*** Block opens ***

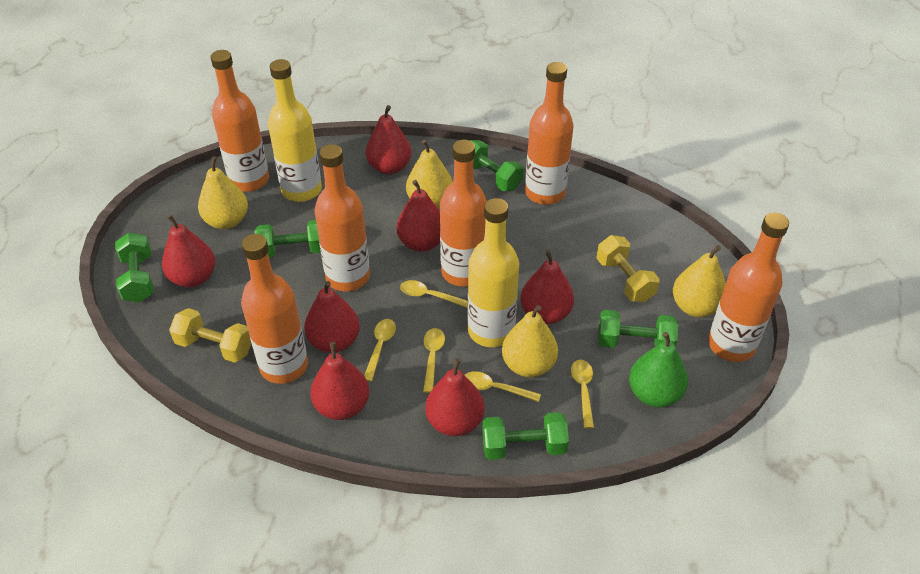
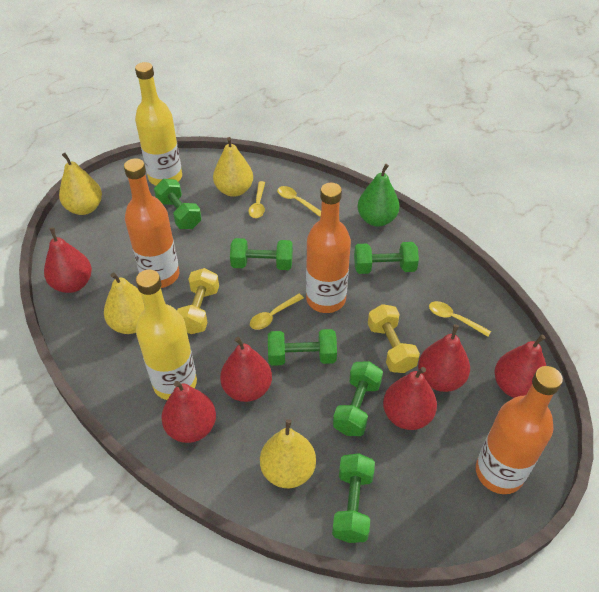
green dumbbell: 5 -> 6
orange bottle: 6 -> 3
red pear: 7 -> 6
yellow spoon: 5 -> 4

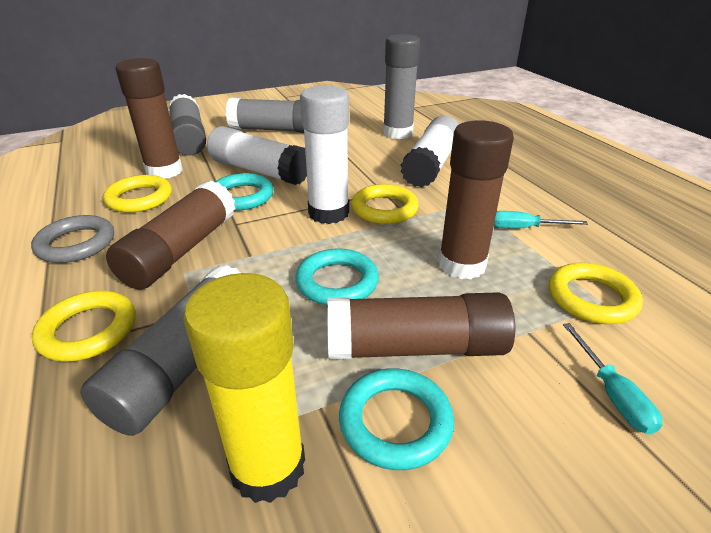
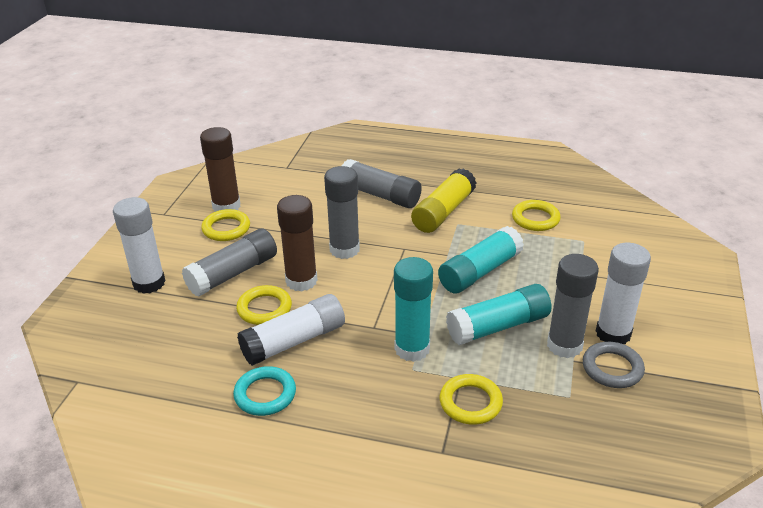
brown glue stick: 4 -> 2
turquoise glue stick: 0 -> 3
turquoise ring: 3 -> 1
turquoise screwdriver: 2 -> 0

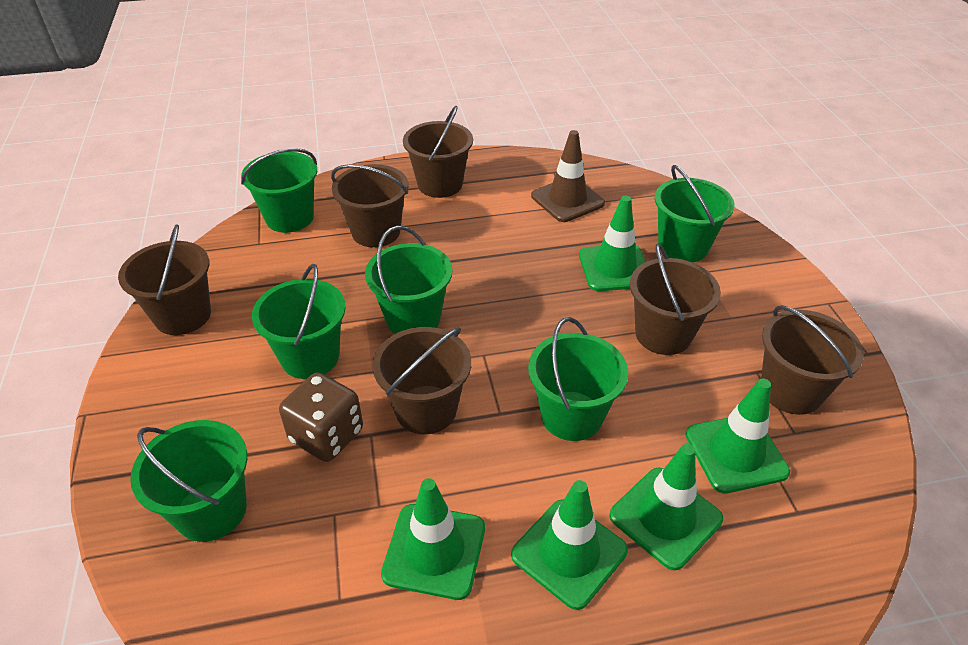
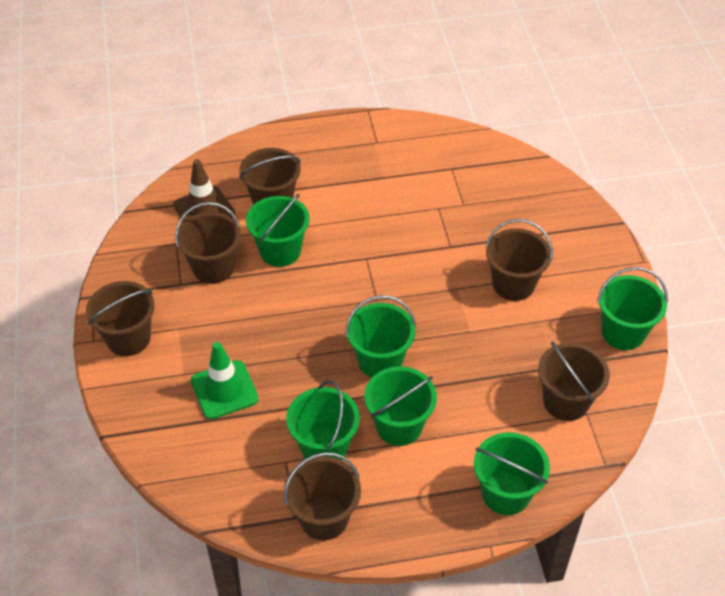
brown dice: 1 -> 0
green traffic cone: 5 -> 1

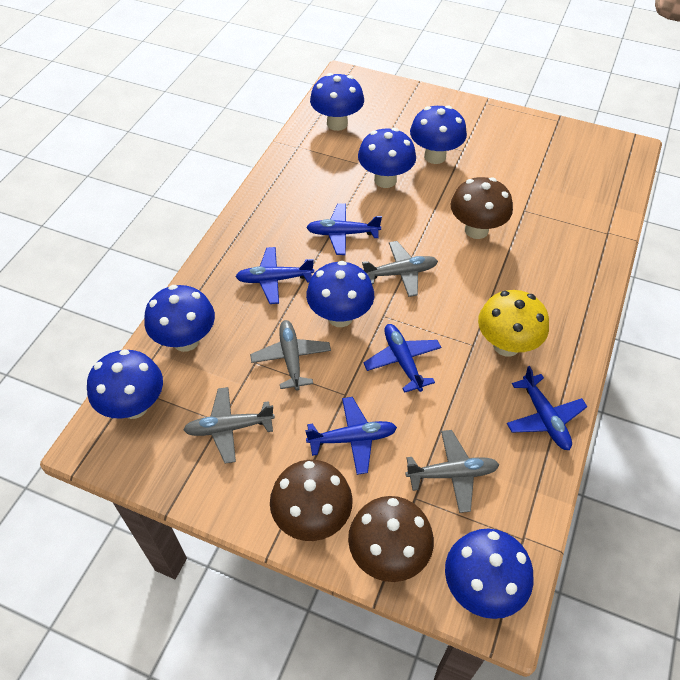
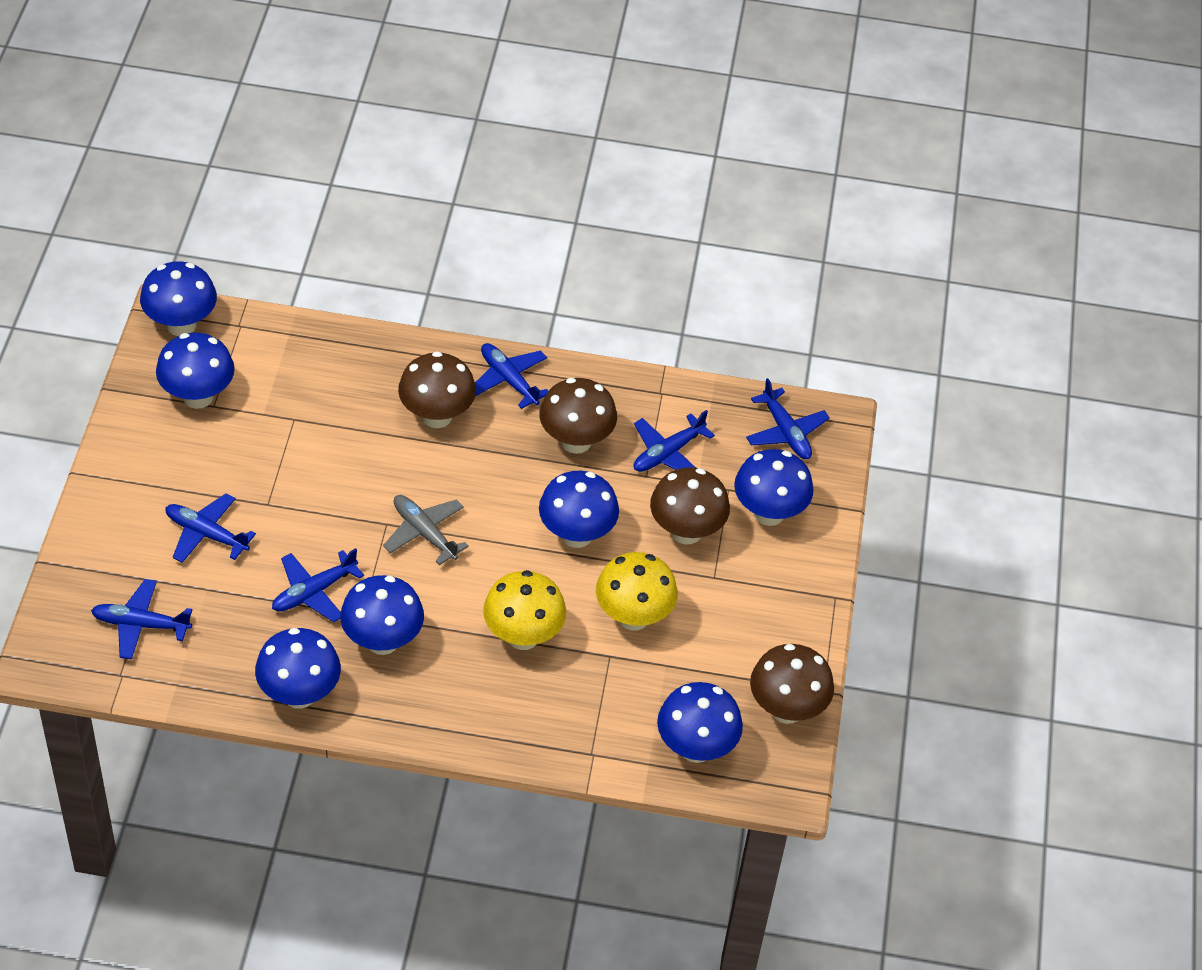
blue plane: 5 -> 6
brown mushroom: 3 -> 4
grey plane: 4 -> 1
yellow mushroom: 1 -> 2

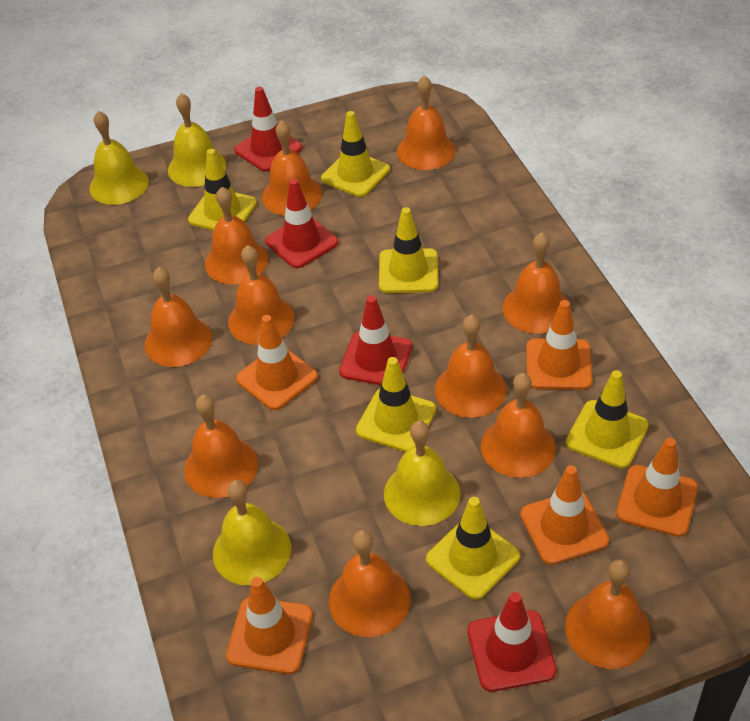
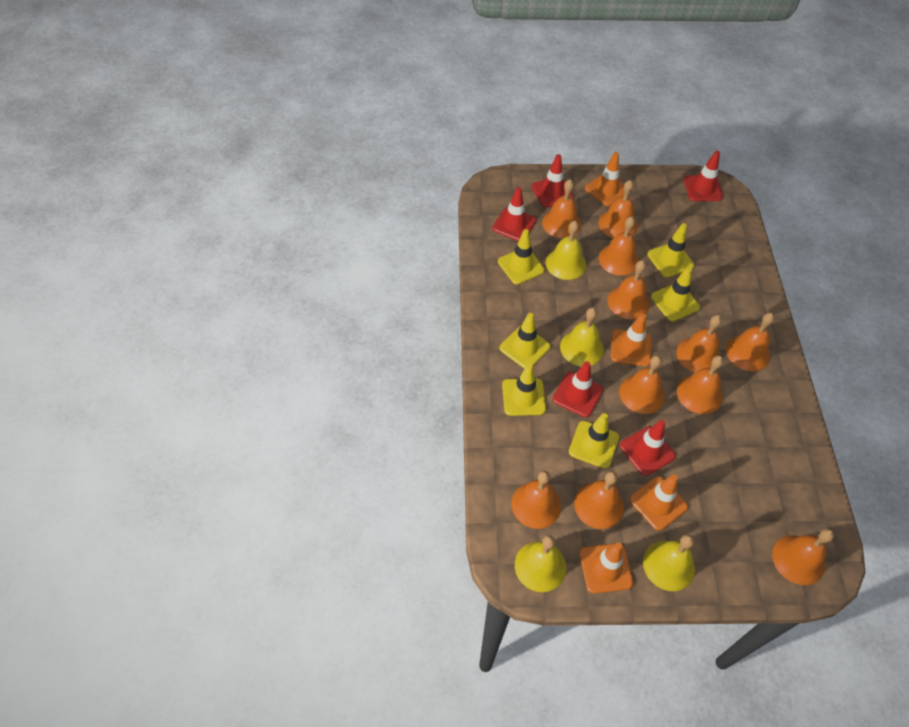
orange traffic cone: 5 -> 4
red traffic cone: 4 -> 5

*** Block closes ***

◆ Exercise goal: Where an image appears in the data, skip it, and return the rest verbatim.

◆ Response:
green dumbbell: 5 -> 6
orange bottle: 6 -> 3
red pear: 7 -> 6
yellow spoon: 5 -> 4

brown glue stick: 4 -> 2
turquoise glue stick: 0 -> 3
turquoise ring: 3 -> 1
turquoise screwdriver: 2 -> 0

brown dice: 1 -> 0
green traffic cone: 5 -> 1

blue plane: 5 -> 6
brown mushroom: 3 -> 4
grey plane: 4 -> 1
yellow mushroom: 1 -> 2

orange traffic cone: 5 -> 4
red traffic cone: 4 -> 5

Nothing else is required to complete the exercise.